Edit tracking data
* * * * *
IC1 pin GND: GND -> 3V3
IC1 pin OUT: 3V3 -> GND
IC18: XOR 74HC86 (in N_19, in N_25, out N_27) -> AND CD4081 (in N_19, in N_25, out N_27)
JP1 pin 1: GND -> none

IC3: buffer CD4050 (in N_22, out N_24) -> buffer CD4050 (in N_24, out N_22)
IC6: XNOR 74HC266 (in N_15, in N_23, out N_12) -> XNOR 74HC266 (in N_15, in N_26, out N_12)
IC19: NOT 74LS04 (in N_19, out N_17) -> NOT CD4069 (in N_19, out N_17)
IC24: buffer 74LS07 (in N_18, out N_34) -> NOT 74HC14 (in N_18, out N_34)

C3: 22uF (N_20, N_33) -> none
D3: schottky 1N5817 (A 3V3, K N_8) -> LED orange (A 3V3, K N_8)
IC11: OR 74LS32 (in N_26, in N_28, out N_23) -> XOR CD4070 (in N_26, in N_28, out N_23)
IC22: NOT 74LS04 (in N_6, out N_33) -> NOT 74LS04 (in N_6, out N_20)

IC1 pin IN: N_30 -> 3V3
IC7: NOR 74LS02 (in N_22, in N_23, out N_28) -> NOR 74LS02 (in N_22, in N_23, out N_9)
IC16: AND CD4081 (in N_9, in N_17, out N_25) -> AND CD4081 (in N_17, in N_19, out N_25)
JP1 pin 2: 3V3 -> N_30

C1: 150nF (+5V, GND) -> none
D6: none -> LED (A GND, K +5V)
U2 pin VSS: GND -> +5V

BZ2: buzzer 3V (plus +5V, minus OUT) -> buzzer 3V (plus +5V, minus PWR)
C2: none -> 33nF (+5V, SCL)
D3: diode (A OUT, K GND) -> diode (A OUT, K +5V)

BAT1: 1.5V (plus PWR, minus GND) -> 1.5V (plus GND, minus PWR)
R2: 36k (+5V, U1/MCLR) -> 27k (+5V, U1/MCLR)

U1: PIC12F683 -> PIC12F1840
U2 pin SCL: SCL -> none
* * * * *
ACTIVITY: Only the lines from the top of the data through the line that contains "IC3: buffer CD4050" should be quoted, exactly as they stand.

FINISHED EXERCISE:
IC1 pin GND: GND -> 3V3
IC1 pin OUT: 3V3 -> GND
IC18: XOR 74HC86 (in N_19, in N_25, out N_27) -> AND CD4081 (in N_19, in N_25, out N_27)
JP1 pin 1: GND -> none

IC3: buffer CD4050 (in N_22, out N_24) -> buffer CD4050 (in N_24, out N_22)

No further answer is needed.